<<<<

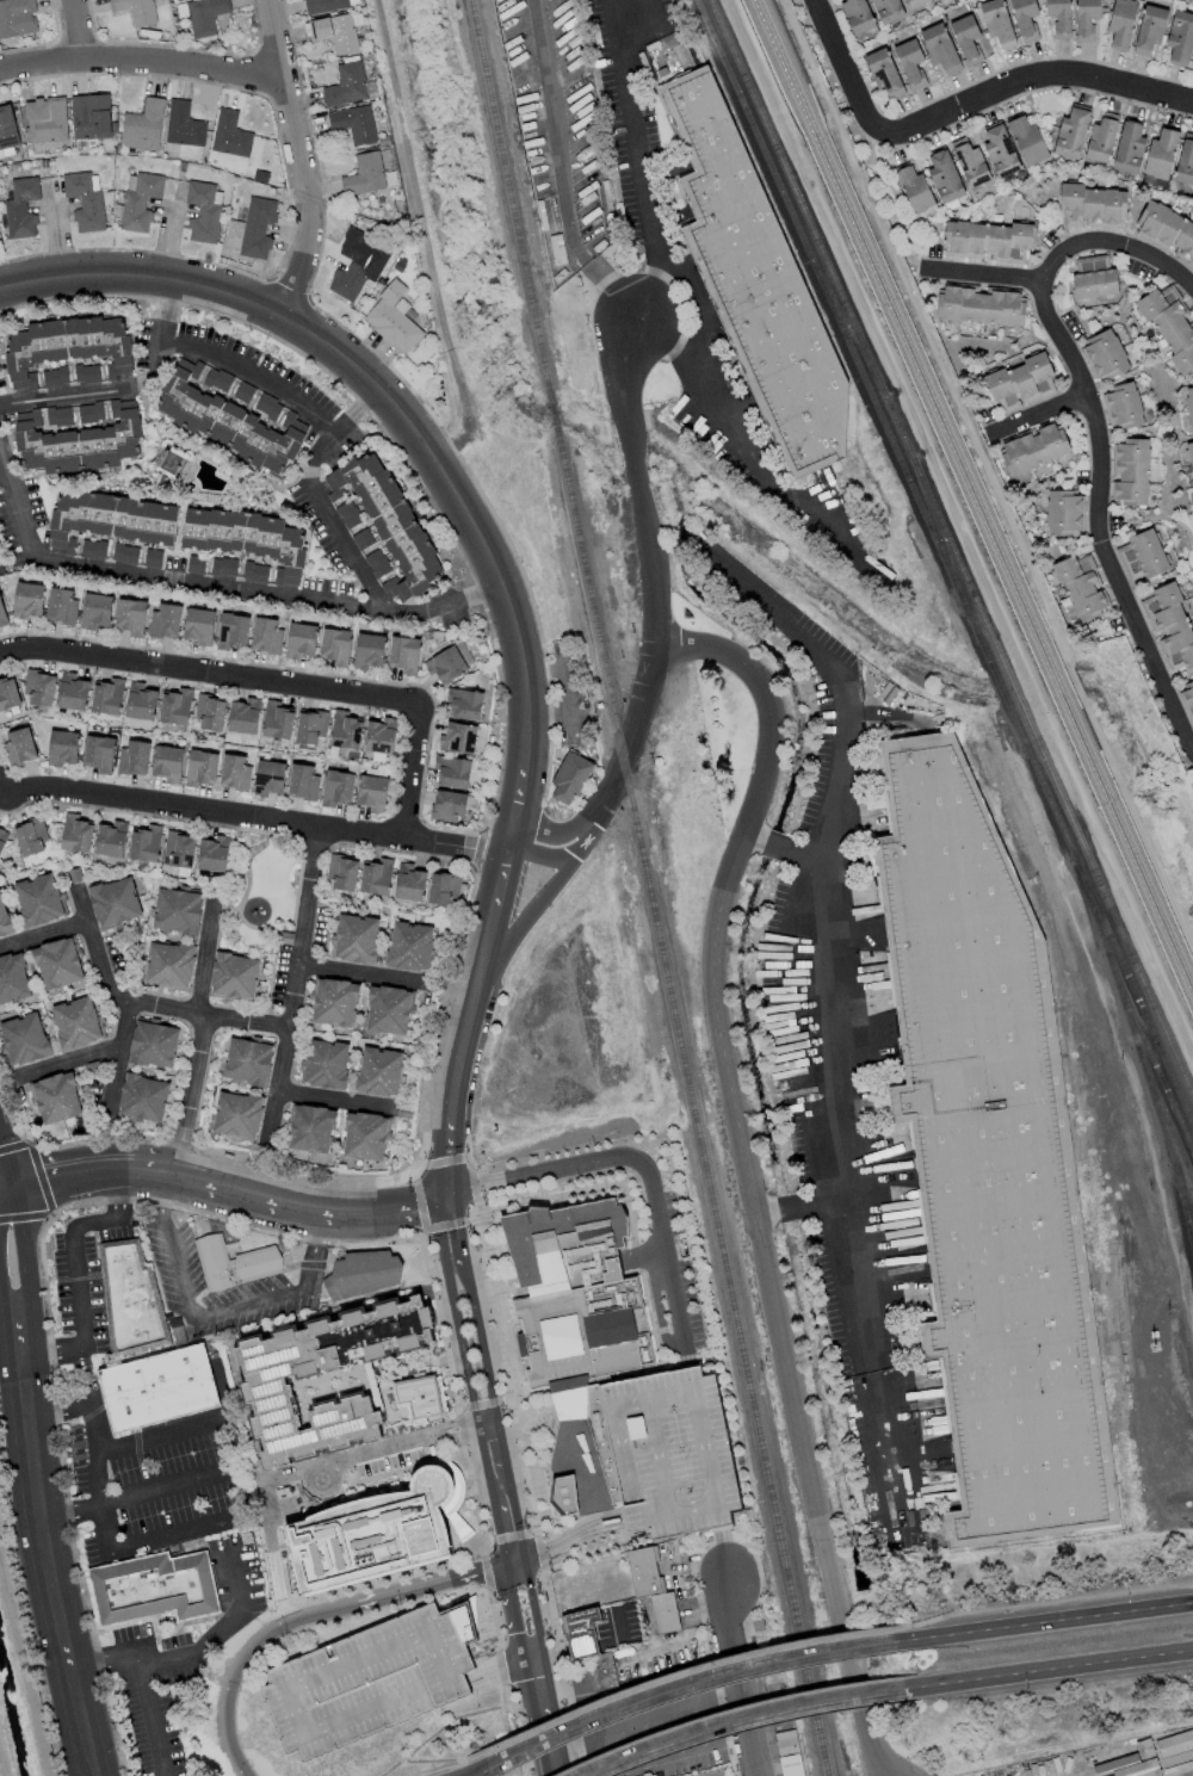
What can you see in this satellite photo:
building: (938, 0)
building: (915, 3)
building: (324, 6)
building: (135, 11)
building: (887, 11)
building: (202, 15)
building: (857, 16)
building: (17, 17)
building: (1059, 17)
building: (1086, 18)
building: (1025, 19)
building: (996, 22)
building: (1121, 24)
road: (76, 30)
building: (1149, 30)
building: (335, 32)
building: (1179, 38)
building: (966, 39)
building: (940, 48)
road: (142, 62)
building: (910, 63)
building: (1192, 67)
building: (883, 72)
building: (346, 85)
road: (964, 105)
building: (90, 117)
building: (45, 120)
building: (354, 124)
building: (183, 125)
building: (143, 127)
building: (7, 128)
building: (1071, 133)
building: (230, 135)
building: (1027, 140)
building: (1100, 140)
building: (1128, 148)
building: (999, 151)
building: (1160, 154)
road: (298, 158)
road: (642, 162)
building: (1185, 162)
building: (969, 163)
building: (364, 175)
building: (944, 177)
building: (914, 190)
railway: (511, 200)
building: (84, 202)
building: (1091, 206)
building: (21, 208)
building: (204, 212)
building: (257, 228)
building: (1166, 231)
building: (988, 241)
road: (1115, 243)
building: (357, 266)
road: (981, 273)
building: (1093, 277)
building: (754, 281)
building: (979, 306)
building: (392, 319)
building: (1170, 326)
building: (66, 347)
building: (1104, 354)
road: (225, 360)
building: (86, 374)
building: (54, 377)
building: (1021, 383)
road: (380, 388)
road: (623, 391)
building: (243, 393)
road: (64, 397)
building: (1121, 406)
building: (267, 407)
building: (1190, 409)
building: (90, 413)
railway: (553, 413)
road: (1038, 415)
building: (225, 416)
building: (58, 417)
road: (727, 421)
railway: (883, 429)
road: (384, 433)
building: (78, 442)
building: (1032, 448)
building: (1189, 454)
building: (170, 463)
building: (1129, 472)
road: (636, 474)
railway: (976, 491)
road: (314, 494)
railway: (970, 504)
building: (1063, 513)
building: (348, 515)
building: (109, 519)
road: (1095, 519)
building: (388, 523)
railway: (935, 530)
building: (247, 539)
building: (362, 539)
building: (93, 549)
railway: (950, 551)
building: (124, 554)
building: (1141, 556)
building: (152, 558)
building: (1, 562)
building: (377, 563)
road: (650, 564)
building: (195, 565)
building: (223, 567)
building: (255, 572)
road: (212, 585)
building: (1081, 587)
building: (27, 600)
building: (61, 606)
building: (95, 611)
building: (2, 617)
building: (131, 617)
building: (165, 621)
building: (199, 626)
building: (1170, 626)
building: (232, 632)
building: (265, 635)
building: (300, 641)
building: (335, 647)
building: (368, 651)
building: (403, 654)
building: (449, 662)
road: (274, 678)
building: (39, 689)
building: (71, 692)
building: (8, 695)
building: (107, 697)
building: (1187, 700)
building: (140, 702)
building: (464, 704)
building: (175, 707)
building: (210, 713)
building: (243, 716)
building: (276, 721)
road: (840, 725)
building: (310, 727)
building: (345, 731)
building: (380, 736)
building: (458, 739)
building: (18, 747)
road: (628, 747)
building: (62, 748)
building: (99, 754)
building: (134, 758)
building: (167, 764)
building: (200, 769)
building: (452, 772)
building: (234, 773)
building: (268, 778)
building: (569, 779)
building: (302, 782)
building: (337, 789)
building: (372, 793)
building: (447, 806)
road: (517, 806)
road: (254, 817)
road: (546, 833)
building: (75, 834)
building: (31, 837)
building: (2, 839)
building: (110, 839)
building: (144, 844)
road: (476, 849)
building: (178, 850)
building: (212, 854)
road: (547, 856)
road: (245, 869)
building: (342, 874)
building: (375, 876)
building: (409, 883)
road: (502, 883)
park: (264, 885)
building: (442, 888)
building: (38, 901)
building: (114, 903)
road: (534, 910)
building: (176, 912)
building: (4, 920)
road: (266, 930)
road: (46, 939)
building: (355, 939)
road: (98, 943)
road: (489, 946)
building: (408, 947)
building: (57, 963)
road: (364, 975)
building: (233, 977)
building: (13, 979)
road: (294, 988)
railway: (1133, 992)
building: (333, 1003)
building: (388, 1010)
road: (202, 1013)
railway: (676, 1018)
road: (437, 1022)
railway: (1127, 1022)
building: (76, 1024)
road: (823, 1033)
road: (466, 1034)
road: (198, 1036)
building: (24, 1040)
building: (153, 1045)
railway: (1148, 1054)
road: (116, 1058)
building: (247, 1062)
building: (324, 1064)
road: (73, 1065)
building: (378, 1072)
building: (142, 1098)
building: (56, 1099)
road: (335, 1099)
building: (237, 1116)
building: (309, 1129)
building: (364, 1136)
railway: (1164, 1138)
road: (554, 1142)
road: (447, 1144)
road: (464, 1157)
road: (7, 1161)
road: (443, 1161)
building: (990, 1162)
road: (421, 1165)
road: (472, 1167)
road: (542, 1172)
road: (746, 1175)
road: (411, 1176)
road: (472, 1184)
road: (7, 1186)
road: (231, 1192)
road: (419, 1203)
railway: (1182, 1208)
road: (475, 1211)
road: (470, 1220)
road: (443, 1225)
road: (458, 1229)
road: (438, 1232)
road: (421, 1233)
road: (666, 1262)
building: (232, 1263)
road: (25, 1268)
road: (75, 1272)
building: (370, 1274)
building: (129, 1296)
road: (658, 1312)
road: (217, 1313)
road: (10, 1325)
building: (576, 1336)
road: (865, 1337)
road: (481, 1343)
road: (461, 1348)
building: (265, 1380)
building: (166, 1387)
road: (454, 1396)
building: (418, 1397)
road: (487, 1424)
flagpole: (547, 1426)
flagpole: (546, 1430)
flagpole: (544, 1433)
road: (160, 1437)
road: (501, 1443)
road: (394, 1447)
road: (702, 1448)
road: (481, 1449)
building: (669, 1454)
parking lot: (669, 1454)
road: (268, 1481)
road: (509, 1486)
road: (489, 1491)
road: (139, 1493)
road: (668, 1511)
road: (98, 1519)
building: (376, 1534)
road: (519, 1534)
road: (562, 1540)
road: (498, 1541)
road: (723, 1555)
road: (45, 1565)
road: (485, 1575)
building: (153, 1588)
building: (652, 1589)
road: (411, 1591)
road: (1042, 1603)
road: (533, 1606)
road: (510, 1613)
road: (1043, 1622)
road: (223, 1628)
building: (580, 1633)
road: (558, 1650)
road: (103, 1662)
building: (610, 1666)
road: (1048, 1669)
road: (234, 1673)
road: (674, 1677)
road: (735, 1678)
building: (368, 1681)
parking lot: (368, 1681)
road: (504, 1688)
road: (684, 1688)
railway: (808, 1693)
road: (543, 1710)
road: (151, 1715)
road: (643, 1717)
road: (453, 1719)
road: (743, 1719)
building: (785, 1742)
building: (1174, 1744)
road: (435, 1761)
building: (790, 1765)
building: (1134, 1765)
road: (480, 1773)
road: (556, 1773)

>>>>

# Try it
The copy you output must match the entries above exactly, except that it has no pictures.

# Written solution
What can you see in this satellite photo:
building: (938, 0)
building: (915, 3)
building: (324, 6)
building: (135, 11)
building: (887, 11)
building: (202, 15)
building: (857, 16)
building: (17, 17)
building: (1059, 17)
building: (1086, 18)
building: (1025, 19)
building: (996, 22)
building: (1121, 24)
road: (76, 30)
building: (1149, 30)
building: (335, 32)
building: (1179, 38)
building: (966, 39)
building: (940, 48)
road: (142, 62)
building: (910, 63)
building: (1192, 67)
building: (883, 72)
building: (346, 85)
road: (964, 105)
building: (90, 117)
building: (45, 120)
building: (354, 124)
building: (183, 125)
building: (143, 127)
building: (7, 128)
building: (1071, 133)
building: (230, 135)
building: (1027, 140)
building: (1100, 140)
building: (1128, 148)
building: (999, 151)
building: (1160, 154)
road: (298, 158)
road: (642, 162)
building: (1185, 162)
building: (969, 163)
building: (364, 175)
building: (944, 177)
building: (914, 190)
railway: (511, 200)
building: (84, 202)
building: (1091, 206)
building: (21, 208)
building: (204, 212)
building: (257, 228)
building: (1166, 231)
building: (988, 241)
road: (1115, 243)
building: (357, 266)
road: (981, 273)
building: (1093, 277)
building: (754, 281)
building: (979, 306)
building: (392, 319)
building: (1170, 326)
building: (66, 347)
building: (1104, 354)
road: (225, 360)
building: (86, 374)
building: (54, 377)
building: (1021, 383)
road: (380, 388)
road: (623, 391)
building: (243, 393)
road: (64, 397)
building: (1121, 406)
building: (267, 407)
building: (1190, 409)
building: (90, 413)
railway: (553, 413)
road: (1038, 415)
building: (225, 416)
building: (58, 417)
road: (727, 421)
railway: (883, 429)
road: (384, 433)
building: (78, 442)
building: (1032, 448)
building: (1189, 454)
building: (170, 463)
building: (1129, 472)
road: (636, 474)
railway: (976, 491)
road: (314, 494)
railway: (970, 504)
building: (1063, 513)
building: (348, 515)
building: (109, 519)
road: (1095, 519)
building: (388, 523)
railway: (935, 530)
building: (247, 539)
building: (362, 539)
building: (93, 549)
railway: (950, 551)
building: (124, 554)
building: (1141, 556)
building: (152, 558)
building: (1, 562)
building: (377, 563)
road: (650, 564)
building: (195, 565)
building: (223, 567)
building: (255, 572)
road: (212, 585)
building: (1081, 587)
building: (27, 600)
building: (61, 606)
building: (95, 611)
building: (2, 617)
building: (131, 617)
building: (165, 621)
building: (199, 626)
building: (1170, 626)
building: (232, 632)
building: (265, 635)
building: (300, 641)
building: (335, 647)
building: (368, 651)
building: (403, 654)
building: (449, 662)
road: (274, 678)
building: (39, 689)
building: (71, 692)
building: (8, 695)
building: (107, 697)
building: (1187, 700)
building: (140, 702)
building: (464, 704)
building: (175, 707)
building: (210, 713)
building: (243, 716)
building: (276, 721)
road: (840, 725)
building: (310, 727)
building: (345, 731)
building: (380, 736)
building: (458, 739)
building: (18, 747)
road: (628, 747)
building: (62, 748)
building: (99, 754)
building: (134, 758)
building: (167, 764)
building: (200, 769)
building: (452, 772)
building: (234, 773)
building: (268, 778)
building: (569, 779)
building: (302, 782)
building: (337, 789)
building: (372, 793)
building: (447, 806)
road: (517, 806)
road: (254, 817)
road: (546, 833)
building: (75, 834)
building: (31, 837)
building: (2, 839)
building: (110, 839)
building: (144, 844)
road: (476, 849)
building: (178, 850)
building: (212, 854)
road: (547, 856)
road: (245, 869)
building: (342, 874)
building: (375, 876)
building: (409, 883)
road: (502, 883)
park: (264, 885)
building: (442, 888)
building: (38, 901)
building: (114, 903)
road: (534, 910)
building: (176, 912)
building: (4, 920)
road: (266, 930)
road: (46, 939)
building: (355, 939)
road: (98, 943)
road: (489, 946)
building: (408, 947)
building: (57, 963)
road: (364, 975)
building: (233, 977)
building: (13, 979)
road: (294, 988)
railway: (1133, 992)
building: (333, 1003)
building: (388, 1010)
road: (202, 1013)
railway: (676, 1018)
road: (437, 1022)
railway: (1127, 1022)
building: (76, 1024)
road: (823, 1033)
road: (466, 1034)
road: (198, 1036)
building: (24, 1040)
building: (153, 1045)
railway: (1148, 1054)
road: (116, 1058)
building: (247, 1062)
building: (324, 1064)
road: (73, 1065)
building: (378, 1072)
building: (142, 1098)
building: (56, 1099)
road: (335, 1099)
building: (237, 1116)
building: (309, 1129)
building: (364, 1136)
railway: (1164, 1138)
road: (554, 1142)
road: (447, 1144)
road: (464, 1157)
road: (7, 1161)
road: (443, 1161)
building: (990, 1162)
road: (421, 1165)
road: (472, 1167)
road: (542, 1172)
road: (746, 1175)
road: (411, 1176)
road: (472, 1184)
road: (7, 1186)
road: (231, 1192)
road: (419, 1203)
railway: (1182, 1208)
road: (475, 1211)
road: (470, 1220)
road: (443, 1225)
road: (458, 1229)
road: (438, 1232)
road: (421, 1233)
road: (666, 1262)
building: (232, 1263)
road: (25, 1268)
road: (75, 1272)
building: (370, 1274)
building: (129, 1296)
road: (658, 1312)
road: (217, 1313)
road: (10, 1325)
building: (576, 1336)
road: (865, 1337)
road: (481, 1343)
road: (461, 1348)
building: (265, 1380)
building: (166, 1387)
road: (454, 1396)
building: (418, 1397)
road: (487, 1424)
flagpole: (547, 1426)
flagpole: (546, 1430)
flagpole: (544, 1433)
road: (160, 1437)
road: (501, 1443)
road: (394, 1447)
road: (702, 1448)
road: (481, 1449)
building: (669, 1454)
parking lot: (669, 1454)
road: (268, 1481)
road: (509, 1486)
road: (489, 1491)
road: (139, 1493)
road: (668, 1511)
road: (98, 1519)
building: (376, 1534)
road: (519, 1534)
road: (562, 1540)
road: (498, 1541)
road: (723, 1555)
road: (45, 1565)
road: (485, 1575)
building: (153, 1588)
building: (652, 1589)
road: (411, 1591)
road: (1042, 1603)
road: (533, 1606)
road: (510, 1613)
road: (1043, 1622)
road: (223, 1628)
building: (580, 1633)
road: (558, 1650)
road: (103, 1662)
building: (610, 1666)
road: (1048, 1669)
road: (234, 1673)
road: (674, 1677)
road: (735, 1678)
building: (368, 1681)
parking lot: (368, 1681)
road: (504, 1688)
road: (684, 1688)
railway: (808, 1693)
road: (543, 1710)
road: (151, 1715)
road: (643, 1717)
road: (453, 1719)
road: (743, 1719)
building: (785, 1742)
building: (1174, 1744)
road: (435, 1761)
building: (790, 1765)
building: (1134, 1765)
road: (480, 1773)
road: (556, 1773)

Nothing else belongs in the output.